START MATERIAL SUPPLIED

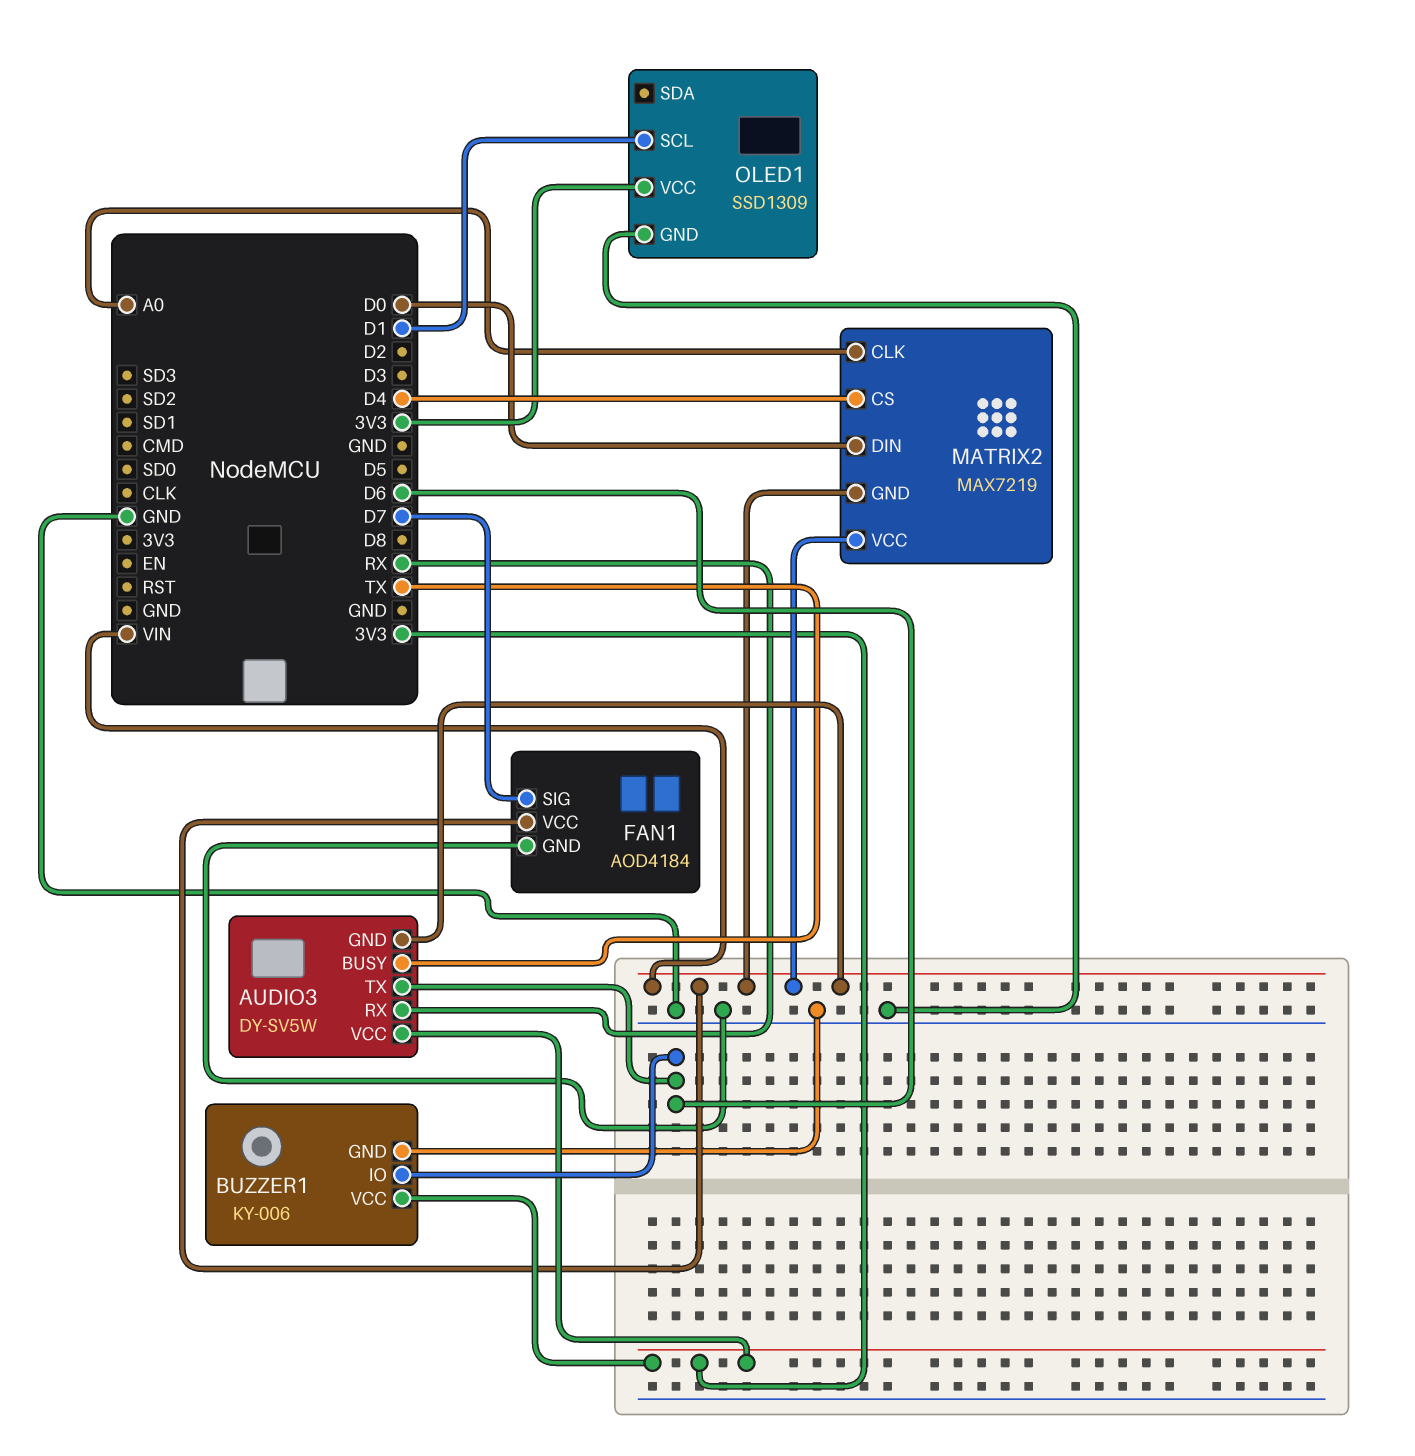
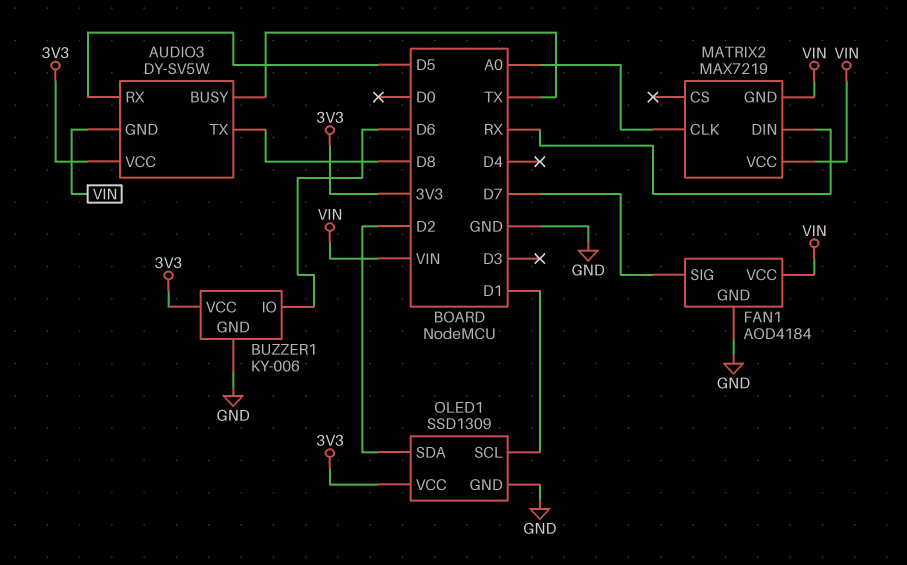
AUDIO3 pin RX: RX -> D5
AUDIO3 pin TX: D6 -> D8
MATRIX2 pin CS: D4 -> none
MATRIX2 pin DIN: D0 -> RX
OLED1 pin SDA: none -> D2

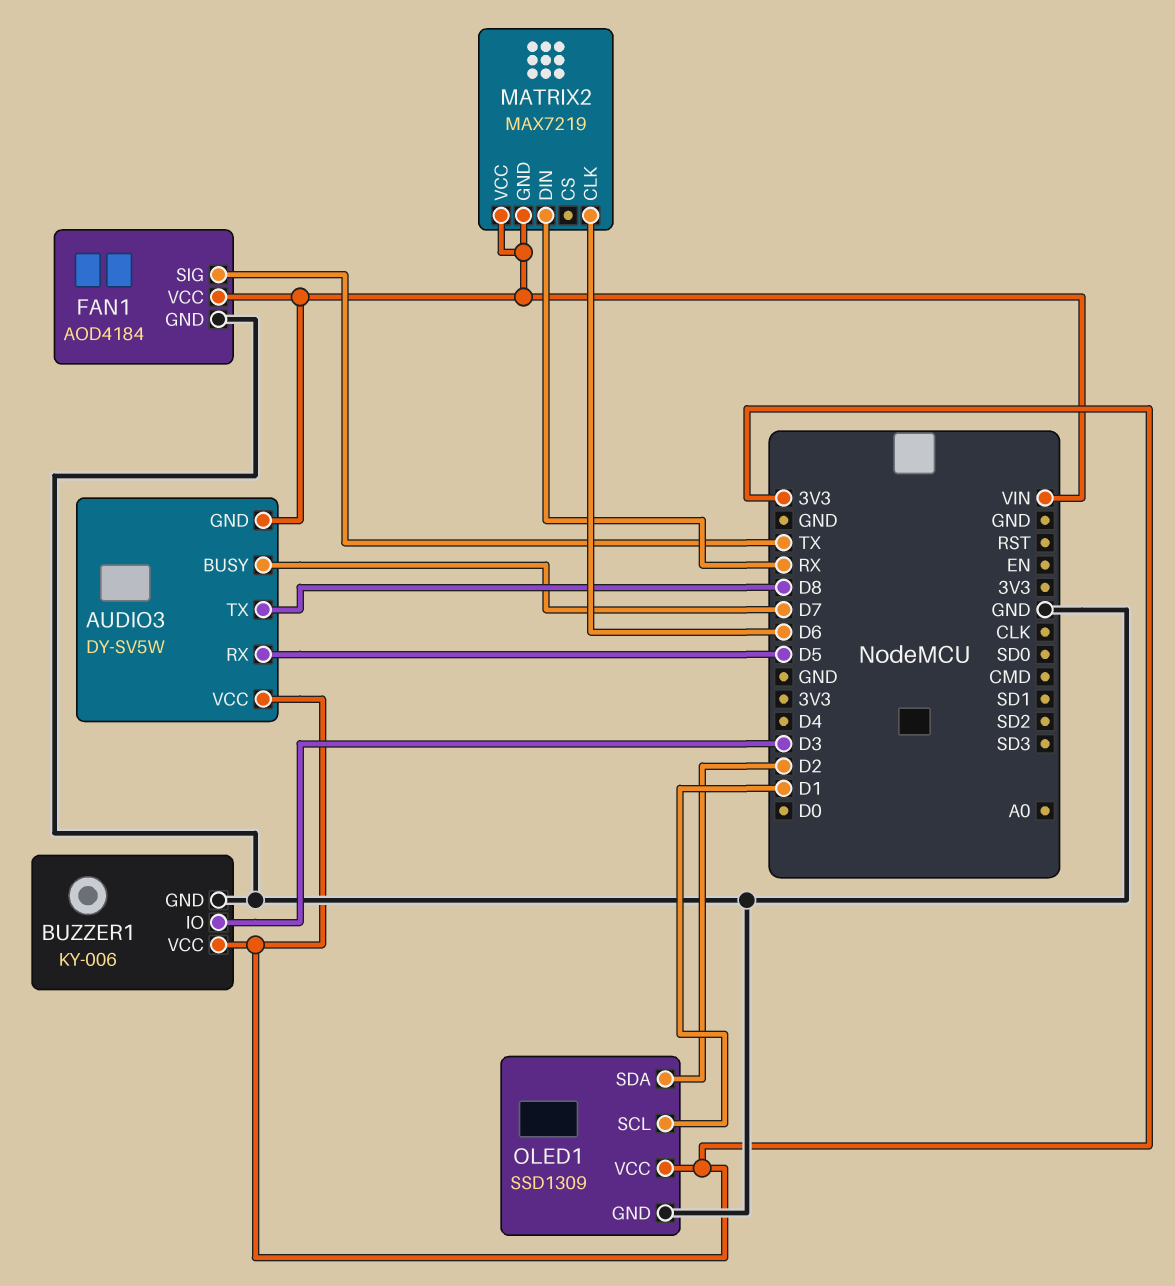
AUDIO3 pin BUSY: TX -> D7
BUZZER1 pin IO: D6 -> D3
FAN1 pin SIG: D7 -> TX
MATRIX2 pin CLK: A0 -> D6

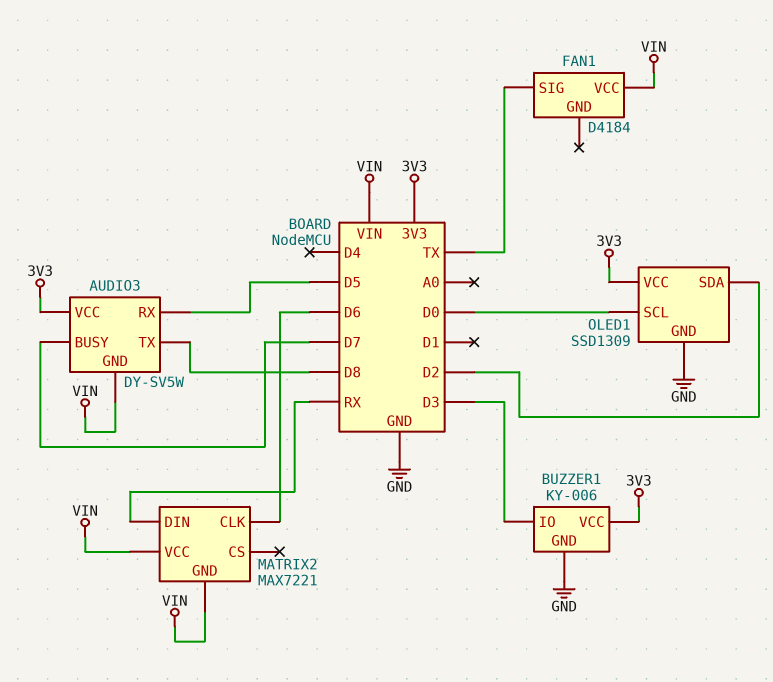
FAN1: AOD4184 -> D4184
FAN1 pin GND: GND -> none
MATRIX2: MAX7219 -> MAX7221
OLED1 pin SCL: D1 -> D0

END MATERIAL SUPPLIED

Retype each line of the listing above word for word. Exclude the pictures.

AUDIO3 pin RX: RX -> D5
AUDIO3 pin TX: D6 -> D8
MATRIX2 pin CS: D4 -> none
MATRIX2 pin DIN: D0 -> RX
OLED1 pin SDA: none -> D2

AUDIO3 pin BUSY: TX -> D7
BUZZER1 pin IO: D6 -> D3
FAN1 pin SIG: D7 -> TX
MATRIX2 pin CLK: A0 -> D6

FAN1: AOD4184 -> D4184
FAN1 pin GND: GND -> none
MATRIX2: MAX7219 -> MAX7221
OLED1 pin SCL: D1 -> D0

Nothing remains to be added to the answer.